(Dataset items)
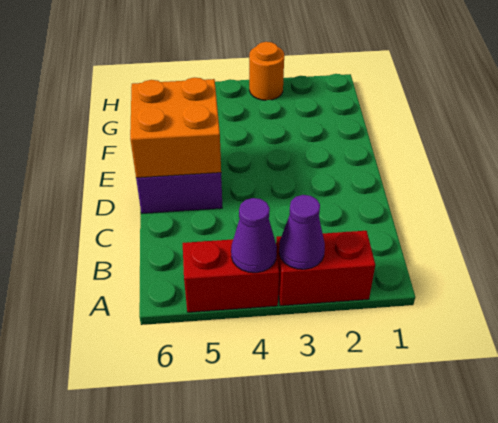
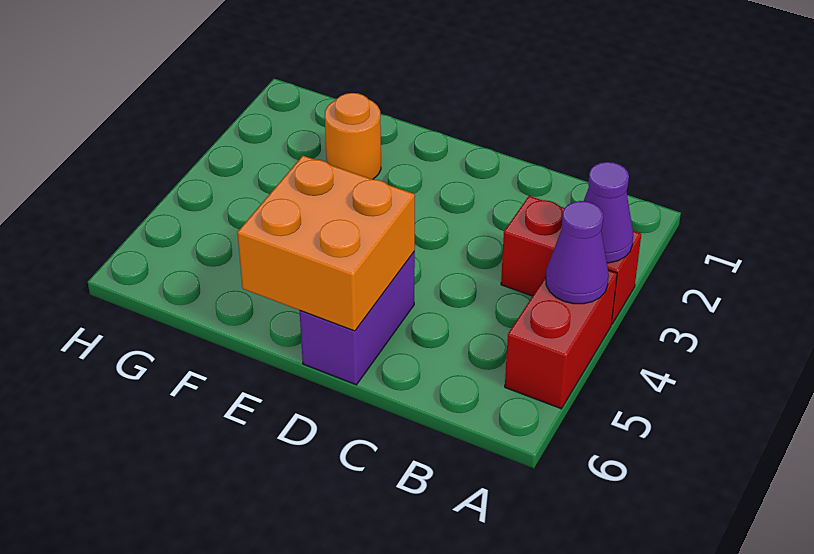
red brick A2:A3 level 1 -> red brick A3:B3 level 1
orange round brick H3 level 1 -> orange round brick F2 level 1

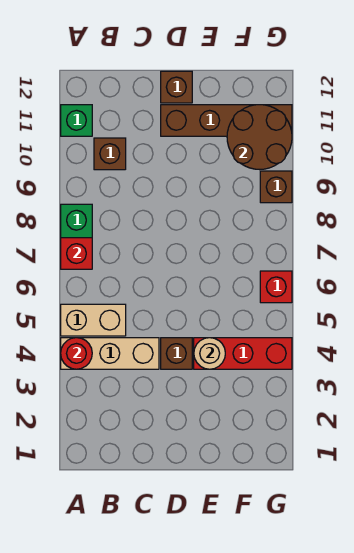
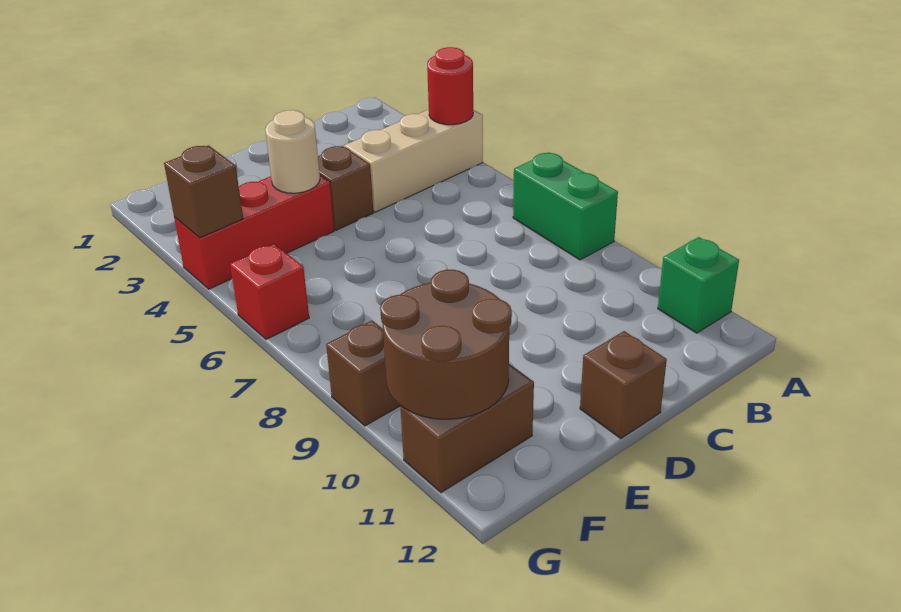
tan brick A5:B5 level 1 -> none
red brick A7 level 2 -> none
brown brick B10 level 1 -> brown brick G4 level 2
brown brick D11:G11 level 1 -> brown brick F11:G11 level 1

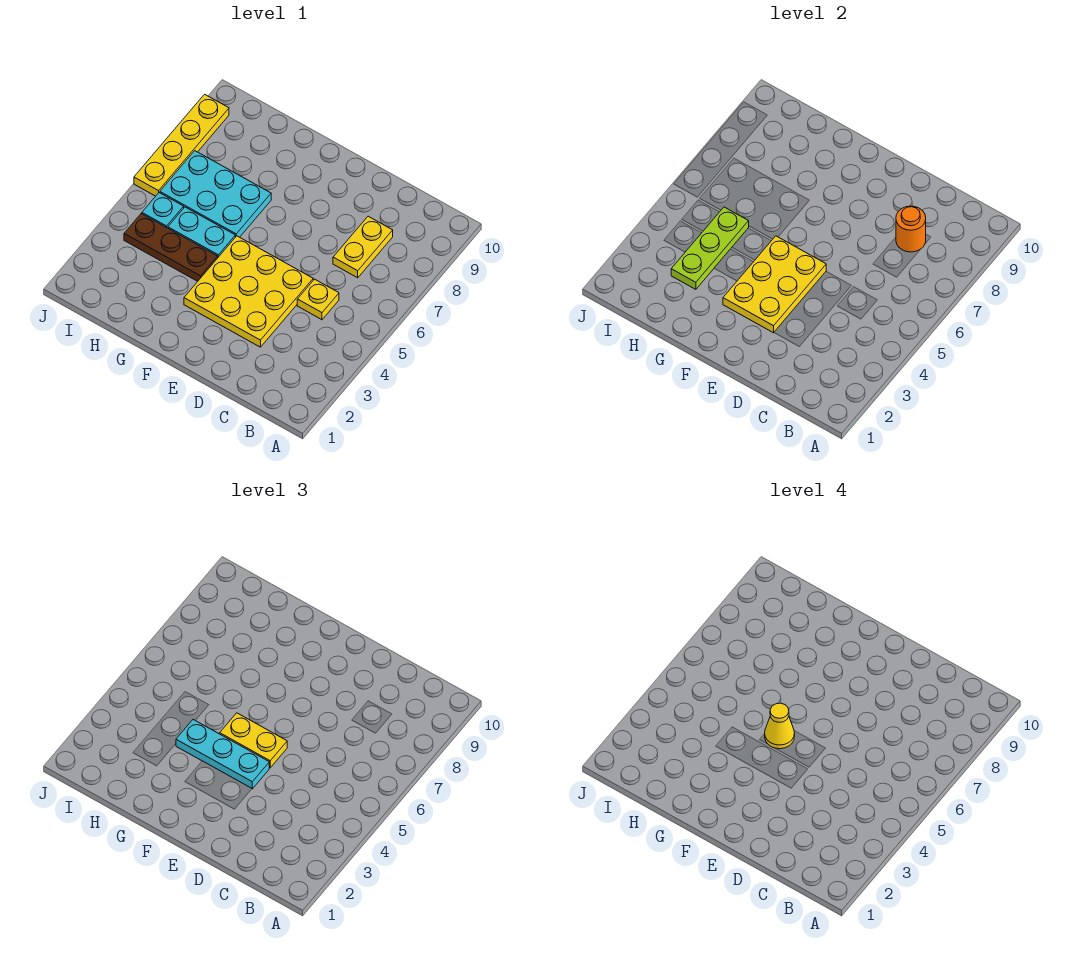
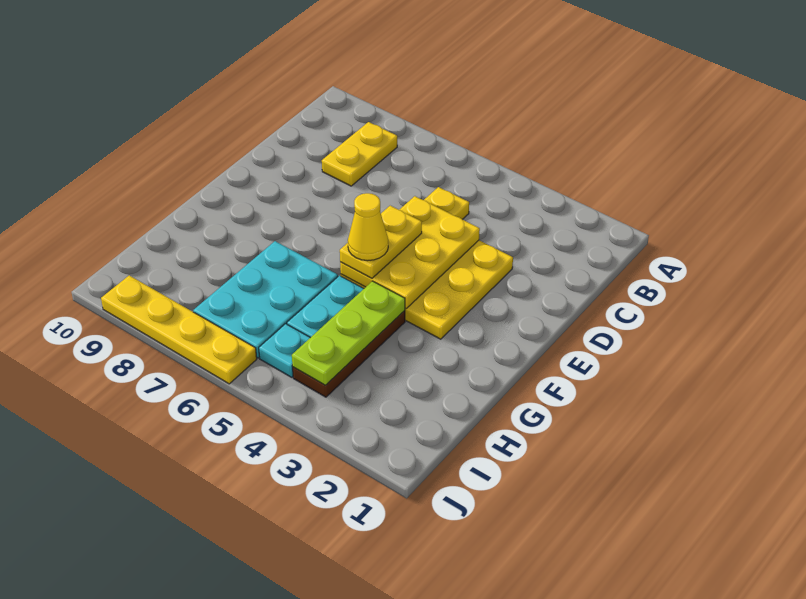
yellow plate C7:C8 level 1 -> yellow plate B8:C8 level 1
orange round brick C8 level 2 -> none
yellow plate E3:F5 level 2 -> yellow plate D4:F5 level 2
cyan plate E4:G4 level 3 -> none
lime plate H3:H5 level 2 -> lime plate G4:I4 level 2

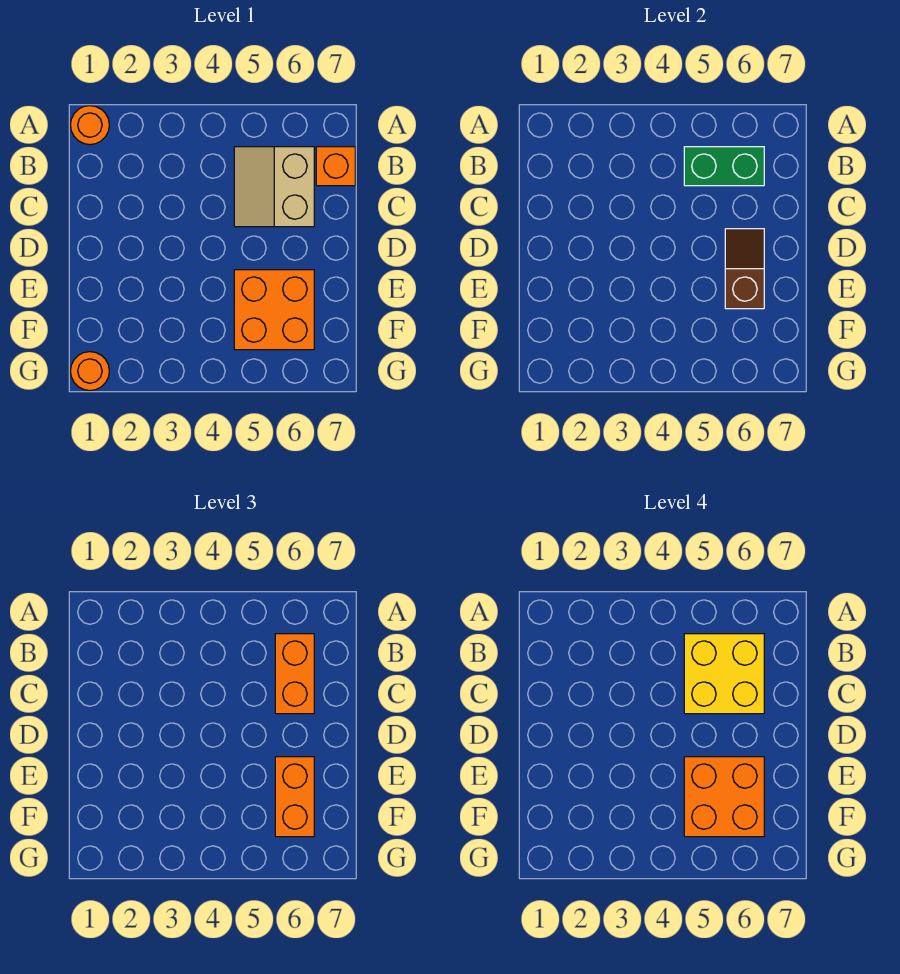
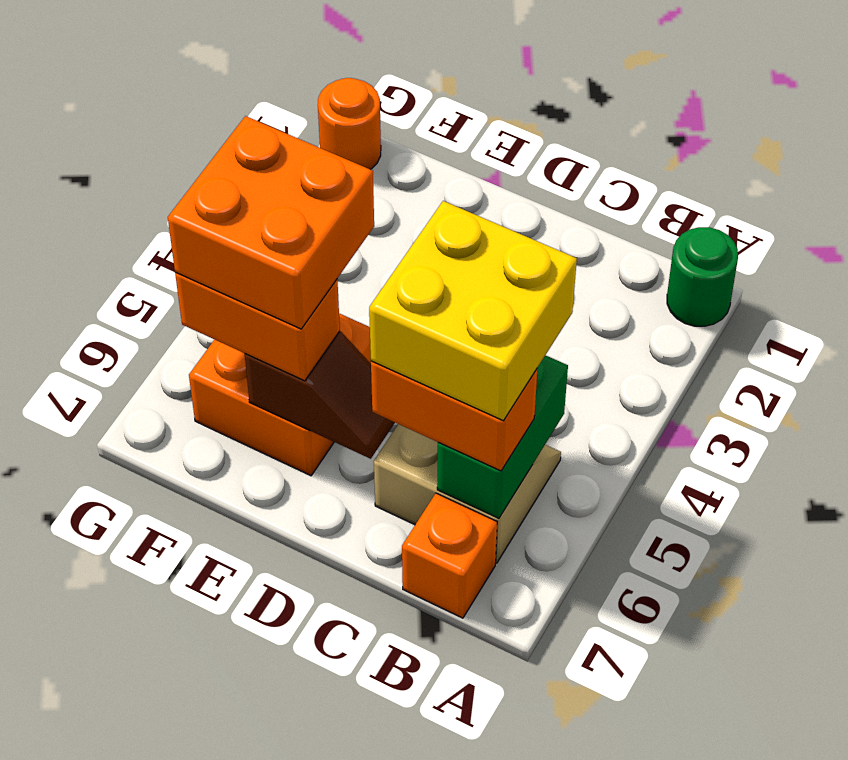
orange round brick A1 level 1 -> green round brick A1 level 1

▶ _Problem to solve_: Output the data above in full and exactly, with every image left out.

▶ _Finished task_:
red brick A2:A3 level 1 -> red brick A3:B3 level 1
orange round brick H3 level 1 -> orange round brick F2 level 1

tan brick A5:B5 level 1 -> none
red brick A7 level 2 -> none
brown brick B10 level 1 -> brown brick G4 level 2
brown brick D11:G11 level 1 -> brown brick F11:G11 level 1

yellow plate C7:C8 level 1 -> yellow plate B8:C8 level 1
orange round brick C8 level 2 -> none
yellow plate E3:F5 level 2 -> yellow plate D4:F5 level 2
cyan plate E4:G4 level 3 -> none
lime plate H3:H5 level 2 -> lime plate G4:I4 level 2

orange round brick A1 level 1 -> green round brick A1 level 1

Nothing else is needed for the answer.